EXERCISE GOAL: A faithful copy is needed of the lines below from the one with "STEPPER: ULN2003 -> A4988" up to and including the one with "STEPPER pin IN4: A1 -> D9"; set it down with no pictures and no other lines.

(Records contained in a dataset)

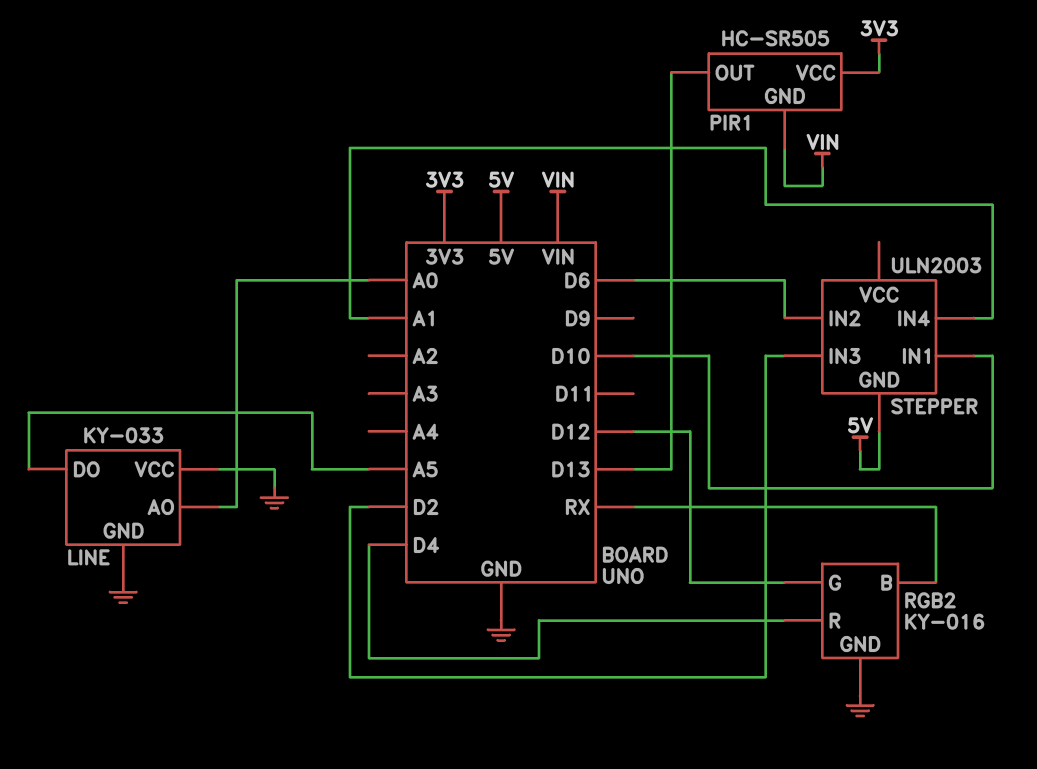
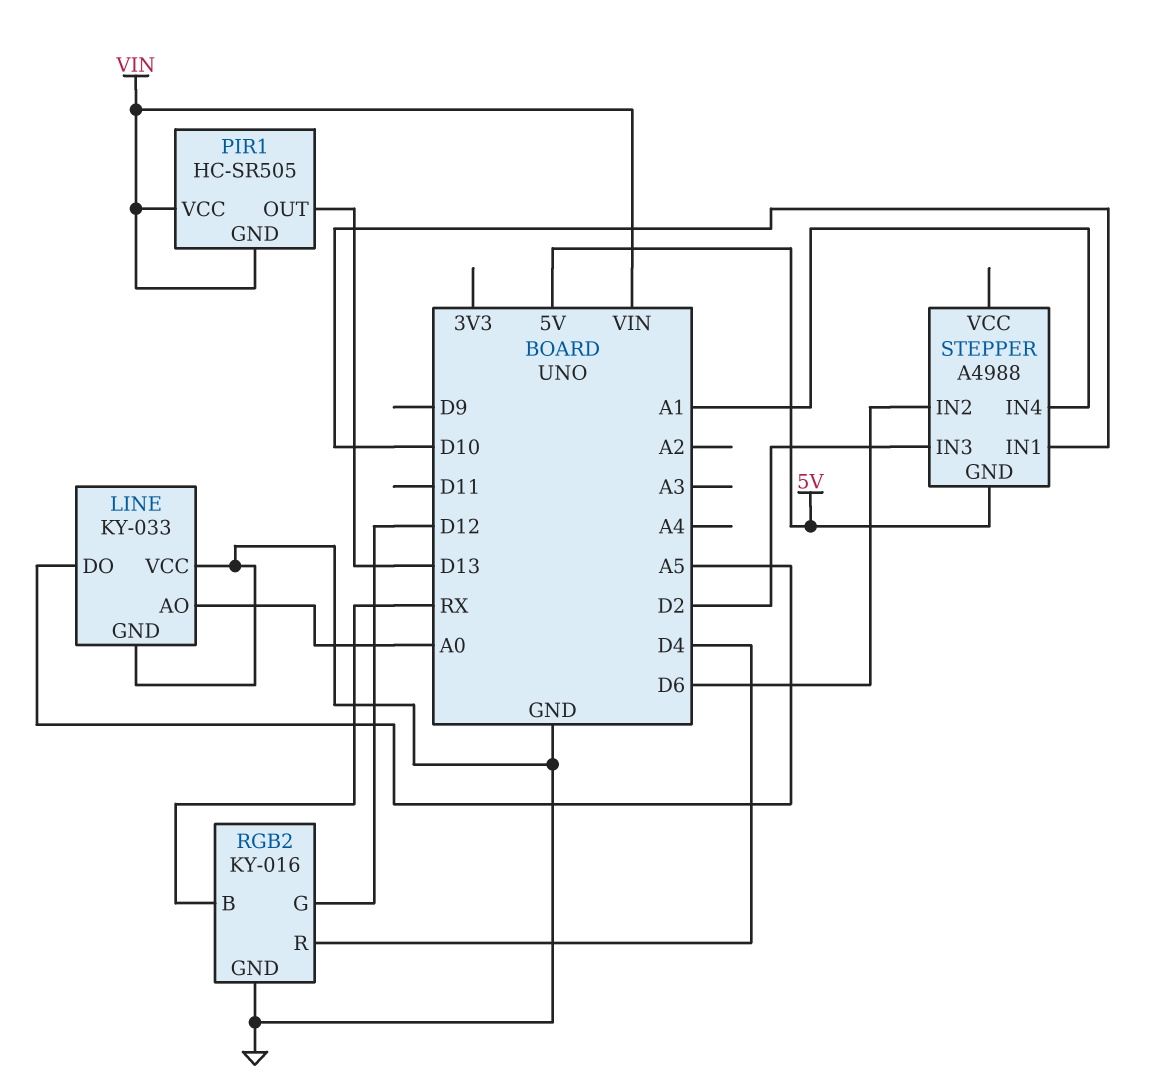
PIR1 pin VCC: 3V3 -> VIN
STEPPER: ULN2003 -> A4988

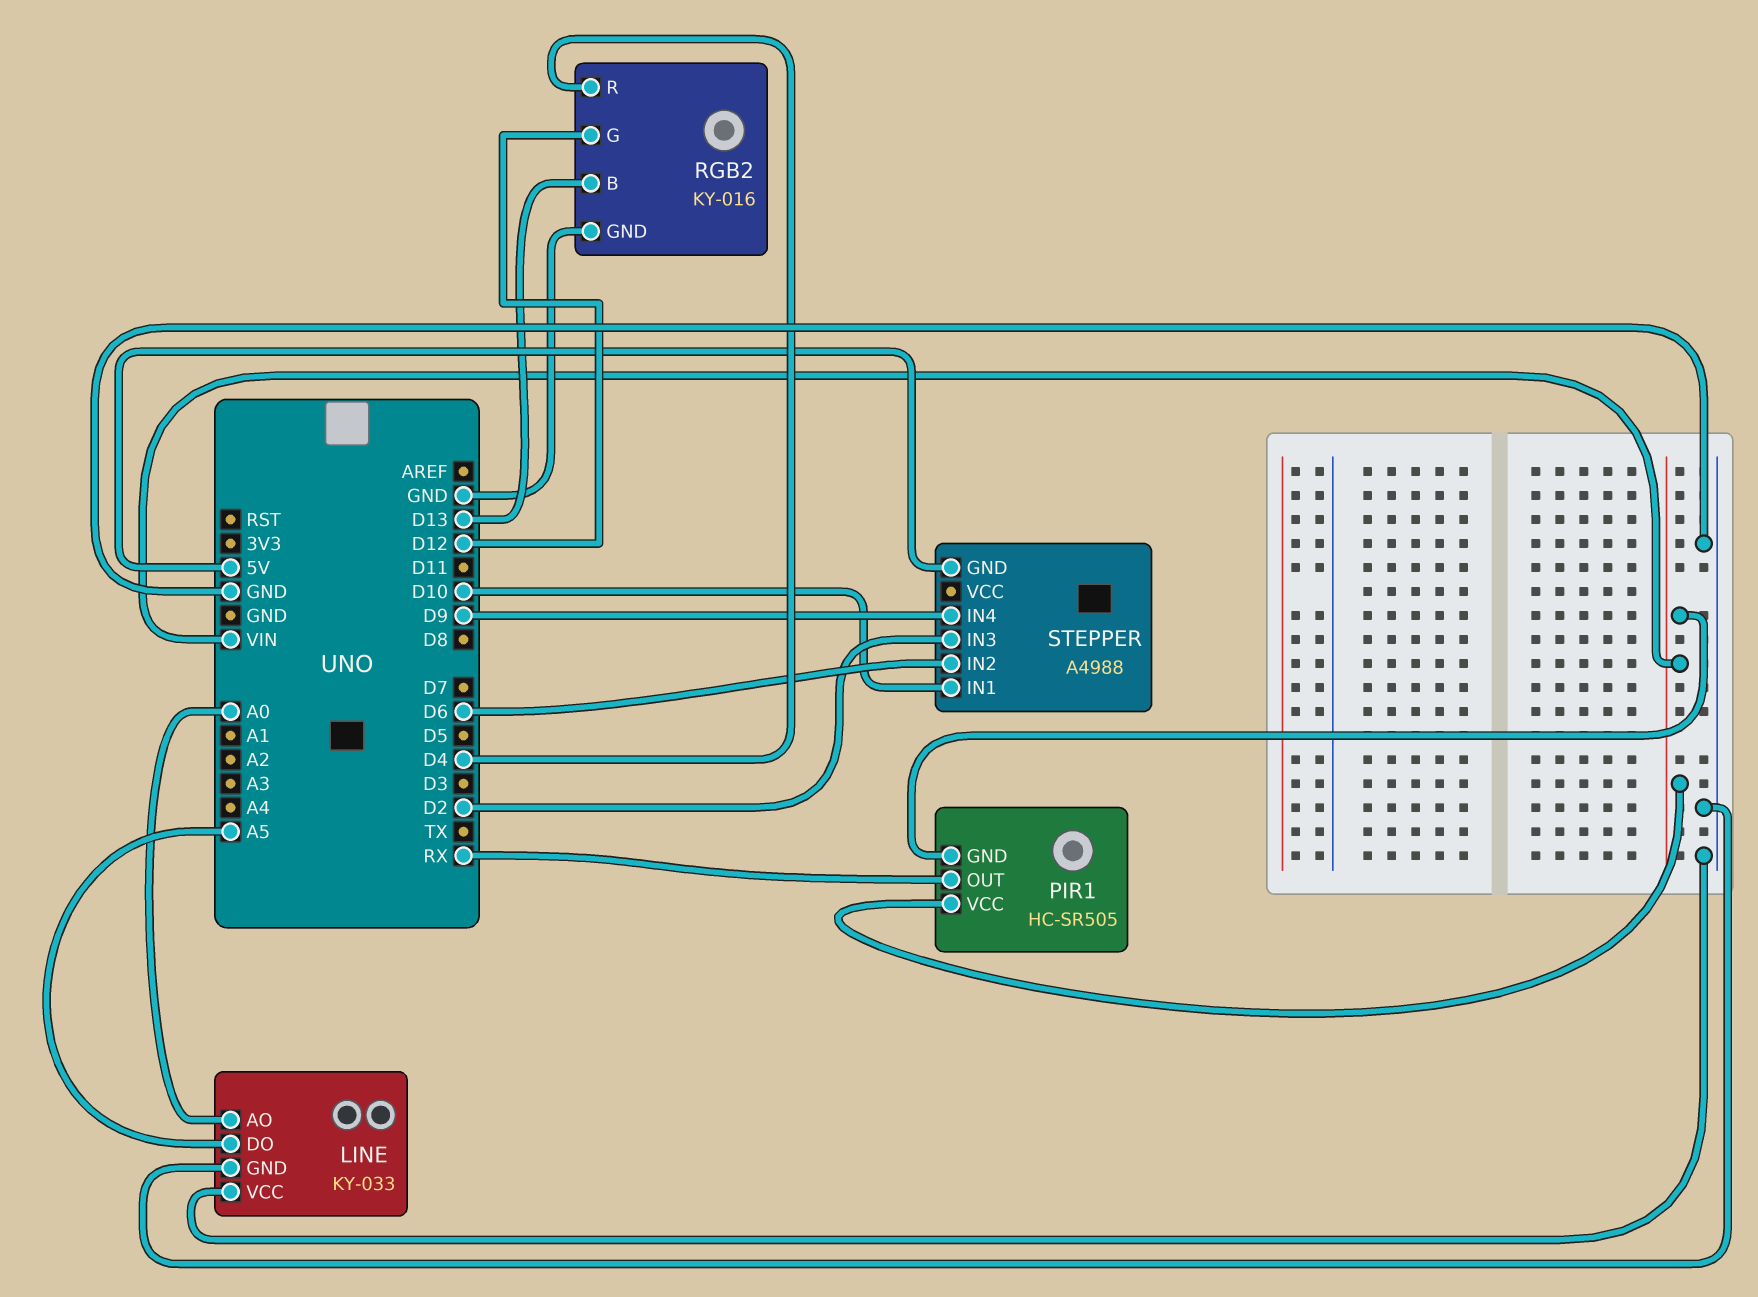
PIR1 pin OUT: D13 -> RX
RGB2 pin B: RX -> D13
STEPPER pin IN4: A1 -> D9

==

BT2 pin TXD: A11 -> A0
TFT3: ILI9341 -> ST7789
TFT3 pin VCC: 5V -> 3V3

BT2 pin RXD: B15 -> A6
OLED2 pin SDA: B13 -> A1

ANSWER BELOW:
STEPPER: ULN2003 -> A4988

PIR1 pin OUT: D13 -> RX
RGB2 pin B: RX -> D13
STEPPER pin IN4: A1 -> D9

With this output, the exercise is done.